> _Data for processing_:
"""

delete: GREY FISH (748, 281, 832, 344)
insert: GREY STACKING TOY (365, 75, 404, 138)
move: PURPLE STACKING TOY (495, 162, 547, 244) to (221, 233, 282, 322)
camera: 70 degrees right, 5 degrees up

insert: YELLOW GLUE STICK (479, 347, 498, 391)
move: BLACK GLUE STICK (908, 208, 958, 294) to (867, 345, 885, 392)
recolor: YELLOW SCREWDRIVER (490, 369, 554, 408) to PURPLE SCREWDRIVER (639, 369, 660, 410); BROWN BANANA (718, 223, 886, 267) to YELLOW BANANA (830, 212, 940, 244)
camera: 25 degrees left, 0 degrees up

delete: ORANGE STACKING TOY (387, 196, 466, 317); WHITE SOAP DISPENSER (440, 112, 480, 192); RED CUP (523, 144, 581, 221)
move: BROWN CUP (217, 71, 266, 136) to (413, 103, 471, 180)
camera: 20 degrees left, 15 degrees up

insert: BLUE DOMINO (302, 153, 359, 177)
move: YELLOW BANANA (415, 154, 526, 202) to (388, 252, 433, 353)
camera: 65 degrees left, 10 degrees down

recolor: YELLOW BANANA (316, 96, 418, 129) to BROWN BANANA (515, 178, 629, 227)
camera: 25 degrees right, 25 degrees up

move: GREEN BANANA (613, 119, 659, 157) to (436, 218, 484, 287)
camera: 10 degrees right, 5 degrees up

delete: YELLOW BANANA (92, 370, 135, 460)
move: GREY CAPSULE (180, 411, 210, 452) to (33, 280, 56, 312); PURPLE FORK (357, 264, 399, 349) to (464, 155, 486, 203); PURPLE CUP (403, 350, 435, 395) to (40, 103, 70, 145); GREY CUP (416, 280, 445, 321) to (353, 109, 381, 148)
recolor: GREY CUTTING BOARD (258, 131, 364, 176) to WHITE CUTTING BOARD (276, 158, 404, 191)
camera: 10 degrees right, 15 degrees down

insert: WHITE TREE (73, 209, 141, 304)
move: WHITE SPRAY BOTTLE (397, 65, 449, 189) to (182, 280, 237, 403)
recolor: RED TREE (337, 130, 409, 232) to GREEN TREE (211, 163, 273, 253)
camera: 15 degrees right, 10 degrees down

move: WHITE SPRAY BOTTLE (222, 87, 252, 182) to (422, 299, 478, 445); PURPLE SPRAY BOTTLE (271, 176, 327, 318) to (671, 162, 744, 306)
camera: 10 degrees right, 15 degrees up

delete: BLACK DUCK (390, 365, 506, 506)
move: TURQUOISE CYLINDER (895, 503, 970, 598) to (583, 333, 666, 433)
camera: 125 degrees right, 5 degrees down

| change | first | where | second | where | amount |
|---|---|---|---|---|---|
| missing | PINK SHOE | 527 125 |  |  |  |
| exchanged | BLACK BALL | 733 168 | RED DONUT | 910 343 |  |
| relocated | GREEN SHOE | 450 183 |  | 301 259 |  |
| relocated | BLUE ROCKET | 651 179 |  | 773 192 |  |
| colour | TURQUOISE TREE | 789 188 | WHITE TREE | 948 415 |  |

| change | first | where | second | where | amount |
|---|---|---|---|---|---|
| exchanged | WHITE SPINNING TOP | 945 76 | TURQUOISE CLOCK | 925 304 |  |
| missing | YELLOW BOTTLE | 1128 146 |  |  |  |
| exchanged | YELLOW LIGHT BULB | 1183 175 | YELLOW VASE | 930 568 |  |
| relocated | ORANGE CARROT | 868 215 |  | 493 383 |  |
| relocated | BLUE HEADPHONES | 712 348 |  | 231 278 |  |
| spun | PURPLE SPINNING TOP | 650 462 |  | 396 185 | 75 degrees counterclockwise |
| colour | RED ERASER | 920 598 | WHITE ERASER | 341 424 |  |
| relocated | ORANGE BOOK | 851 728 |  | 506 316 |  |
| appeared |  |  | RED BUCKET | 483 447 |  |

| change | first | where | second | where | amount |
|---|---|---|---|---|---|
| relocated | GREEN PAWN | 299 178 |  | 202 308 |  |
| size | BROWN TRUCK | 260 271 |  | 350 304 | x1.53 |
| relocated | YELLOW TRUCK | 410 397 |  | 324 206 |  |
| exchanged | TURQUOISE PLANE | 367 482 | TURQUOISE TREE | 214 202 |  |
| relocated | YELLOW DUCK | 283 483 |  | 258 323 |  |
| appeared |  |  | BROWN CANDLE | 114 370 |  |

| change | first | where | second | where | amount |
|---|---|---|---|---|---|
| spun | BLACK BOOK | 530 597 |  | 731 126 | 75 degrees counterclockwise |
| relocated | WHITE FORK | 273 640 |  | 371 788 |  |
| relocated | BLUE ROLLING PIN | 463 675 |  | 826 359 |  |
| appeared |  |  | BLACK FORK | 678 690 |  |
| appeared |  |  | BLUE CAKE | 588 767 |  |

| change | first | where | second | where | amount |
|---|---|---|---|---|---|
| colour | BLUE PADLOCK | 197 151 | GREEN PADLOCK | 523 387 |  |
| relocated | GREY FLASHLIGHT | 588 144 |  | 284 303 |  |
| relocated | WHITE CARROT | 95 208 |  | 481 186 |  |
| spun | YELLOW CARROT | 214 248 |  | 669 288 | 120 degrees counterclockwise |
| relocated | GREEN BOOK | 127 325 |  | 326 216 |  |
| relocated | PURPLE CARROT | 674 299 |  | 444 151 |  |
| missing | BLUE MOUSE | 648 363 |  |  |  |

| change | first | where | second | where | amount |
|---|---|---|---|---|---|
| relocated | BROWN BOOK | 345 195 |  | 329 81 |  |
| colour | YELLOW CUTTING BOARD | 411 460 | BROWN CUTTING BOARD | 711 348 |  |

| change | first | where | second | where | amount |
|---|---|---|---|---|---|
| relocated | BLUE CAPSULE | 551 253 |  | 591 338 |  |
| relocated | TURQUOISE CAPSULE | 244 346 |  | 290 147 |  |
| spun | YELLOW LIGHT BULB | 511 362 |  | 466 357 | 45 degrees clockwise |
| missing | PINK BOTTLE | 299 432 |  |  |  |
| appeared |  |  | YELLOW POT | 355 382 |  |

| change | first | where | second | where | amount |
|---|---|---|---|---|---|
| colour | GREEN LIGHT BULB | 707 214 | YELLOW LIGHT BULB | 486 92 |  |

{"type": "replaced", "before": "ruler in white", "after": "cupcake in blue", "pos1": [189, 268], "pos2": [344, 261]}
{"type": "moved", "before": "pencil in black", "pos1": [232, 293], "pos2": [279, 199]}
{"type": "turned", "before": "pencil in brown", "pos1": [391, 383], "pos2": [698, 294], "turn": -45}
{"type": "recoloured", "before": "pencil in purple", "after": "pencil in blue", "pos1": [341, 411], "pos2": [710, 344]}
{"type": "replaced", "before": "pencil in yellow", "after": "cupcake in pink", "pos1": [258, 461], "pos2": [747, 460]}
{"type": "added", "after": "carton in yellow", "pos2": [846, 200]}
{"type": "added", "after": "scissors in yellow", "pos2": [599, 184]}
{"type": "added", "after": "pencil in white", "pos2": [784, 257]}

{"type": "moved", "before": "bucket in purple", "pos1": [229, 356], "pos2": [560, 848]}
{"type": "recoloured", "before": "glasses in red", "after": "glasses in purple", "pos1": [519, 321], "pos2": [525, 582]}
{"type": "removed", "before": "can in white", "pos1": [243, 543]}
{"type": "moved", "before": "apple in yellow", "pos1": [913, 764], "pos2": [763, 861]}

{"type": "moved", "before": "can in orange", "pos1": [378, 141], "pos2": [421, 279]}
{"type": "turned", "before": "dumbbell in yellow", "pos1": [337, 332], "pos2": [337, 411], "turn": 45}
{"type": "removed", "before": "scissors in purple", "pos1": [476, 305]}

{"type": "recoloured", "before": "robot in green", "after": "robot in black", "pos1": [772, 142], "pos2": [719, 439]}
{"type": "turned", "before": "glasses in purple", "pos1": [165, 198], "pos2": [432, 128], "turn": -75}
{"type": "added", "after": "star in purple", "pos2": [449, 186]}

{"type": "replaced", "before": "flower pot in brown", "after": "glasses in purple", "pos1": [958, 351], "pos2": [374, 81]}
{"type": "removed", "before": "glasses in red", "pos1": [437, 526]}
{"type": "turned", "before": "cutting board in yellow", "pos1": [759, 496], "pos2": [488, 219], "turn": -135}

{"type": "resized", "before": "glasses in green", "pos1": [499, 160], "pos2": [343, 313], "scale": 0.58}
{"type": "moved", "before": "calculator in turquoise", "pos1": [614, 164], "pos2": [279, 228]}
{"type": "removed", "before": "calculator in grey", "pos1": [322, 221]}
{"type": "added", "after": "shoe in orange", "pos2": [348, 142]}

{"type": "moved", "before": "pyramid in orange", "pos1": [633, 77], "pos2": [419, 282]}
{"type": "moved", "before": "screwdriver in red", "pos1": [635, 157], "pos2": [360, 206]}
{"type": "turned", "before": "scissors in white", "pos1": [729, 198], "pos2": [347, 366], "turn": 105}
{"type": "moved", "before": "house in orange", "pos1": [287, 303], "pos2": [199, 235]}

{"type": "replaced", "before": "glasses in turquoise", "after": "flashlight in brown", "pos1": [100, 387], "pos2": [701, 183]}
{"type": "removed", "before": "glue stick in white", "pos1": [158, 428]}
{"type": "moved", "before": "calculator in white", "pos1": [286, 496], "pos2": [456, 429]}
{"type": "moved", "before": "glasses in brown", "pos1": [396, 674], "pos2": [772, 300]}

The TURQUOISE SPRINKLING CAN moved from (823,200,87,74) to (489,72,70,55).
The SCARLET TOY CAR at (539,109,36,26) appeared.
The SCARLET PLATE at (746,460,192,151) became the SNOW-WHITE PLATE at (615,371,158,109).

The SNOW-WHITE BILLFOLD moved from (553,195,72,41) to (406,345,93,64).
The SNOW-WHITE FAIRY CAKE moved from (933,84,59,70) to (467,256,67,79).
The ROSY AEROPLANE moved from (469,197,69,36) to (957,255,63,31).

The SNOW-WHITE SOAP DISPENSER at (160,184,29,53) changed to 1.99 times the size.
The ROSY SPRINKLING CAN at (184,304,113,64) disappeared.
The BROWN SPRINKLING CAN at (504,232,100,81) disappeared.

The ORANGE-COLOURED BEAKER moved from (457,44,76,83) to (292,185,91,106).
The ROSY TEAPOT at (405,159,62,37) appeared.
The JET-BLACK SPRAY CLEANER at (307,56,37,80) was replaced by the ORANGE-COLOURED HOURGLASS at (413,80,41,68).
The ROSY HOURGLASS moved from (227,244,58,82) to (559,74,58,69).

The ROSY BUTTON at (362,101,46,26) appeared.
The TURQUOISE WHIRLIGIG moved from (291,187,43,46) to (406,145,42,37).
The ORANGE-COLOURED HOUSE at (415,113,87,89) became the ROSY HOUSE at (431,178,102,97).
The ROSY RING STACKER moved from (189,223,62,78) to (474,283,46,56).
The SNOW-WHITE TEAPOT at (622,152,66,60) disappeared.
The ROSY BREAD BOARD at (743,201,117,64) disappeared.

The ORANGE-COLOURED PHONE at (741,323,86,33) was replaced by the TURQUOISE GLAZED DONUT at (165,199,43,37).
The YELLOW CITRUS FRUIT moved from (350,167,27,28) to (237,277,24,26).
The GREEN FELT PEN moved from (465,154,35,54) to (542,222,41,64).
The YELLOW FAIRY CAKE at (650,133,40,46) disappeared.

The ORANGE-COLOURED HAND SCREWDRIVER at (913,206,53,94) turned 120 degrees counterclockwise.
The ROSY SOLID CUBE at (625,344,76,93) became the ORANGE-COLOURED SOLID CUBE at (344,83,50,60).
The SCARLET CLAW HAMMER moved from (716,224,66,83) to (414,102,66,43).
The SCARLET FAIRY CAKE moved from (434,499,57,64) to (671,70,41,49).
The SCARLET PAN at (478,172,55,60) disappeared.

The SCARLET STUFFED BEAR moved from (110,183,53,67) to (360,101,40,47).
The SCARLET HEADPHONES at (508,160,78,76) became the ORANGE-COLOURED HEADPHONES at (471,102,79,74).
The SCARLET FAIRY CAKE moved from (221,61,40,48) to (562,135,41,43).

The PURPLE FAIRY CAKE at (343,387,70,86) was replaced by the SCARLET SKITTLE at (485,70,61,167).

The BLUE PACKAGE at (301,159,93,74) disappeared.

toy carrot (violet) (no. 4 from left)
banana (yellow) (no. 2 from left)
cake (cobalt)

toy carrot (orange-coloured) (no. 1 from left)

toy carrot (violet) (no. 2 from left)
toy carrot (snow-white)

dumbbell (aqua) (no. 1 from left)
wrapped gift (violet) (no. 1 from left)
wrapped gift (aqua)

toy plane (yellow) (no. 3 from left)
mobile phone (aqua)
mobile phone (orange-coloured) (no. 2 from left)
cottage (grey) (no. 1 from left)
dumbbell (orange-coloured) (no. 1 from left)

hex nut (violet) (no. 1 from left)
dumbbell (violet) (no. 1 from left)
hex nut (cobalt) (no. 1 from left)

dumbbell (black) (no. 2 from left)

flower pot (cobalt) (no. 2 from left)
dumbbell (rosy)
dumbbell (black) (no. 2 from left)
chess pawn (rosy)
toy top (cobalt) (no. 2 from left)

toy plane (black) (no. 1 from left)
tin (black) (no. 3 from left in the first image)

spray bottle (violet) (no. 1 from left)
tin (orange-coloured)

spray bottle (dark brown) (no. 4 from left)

"""

> _Work to complete_:
Of the entries above, repeat exactly the lines from the line with "exchanged | BLACK" through the line with "BLUE ROCKET |", both of them included.

> _Task output_:
| exchanged | BLACK BALL | 733 168 | RED DONUT | 910 343 |  |
| relocated | GREEN SHOE | 450 183 |  | 301 259 |  |
| relocated | BLUE ROCKET | 651 179 |  | 773 192 |  |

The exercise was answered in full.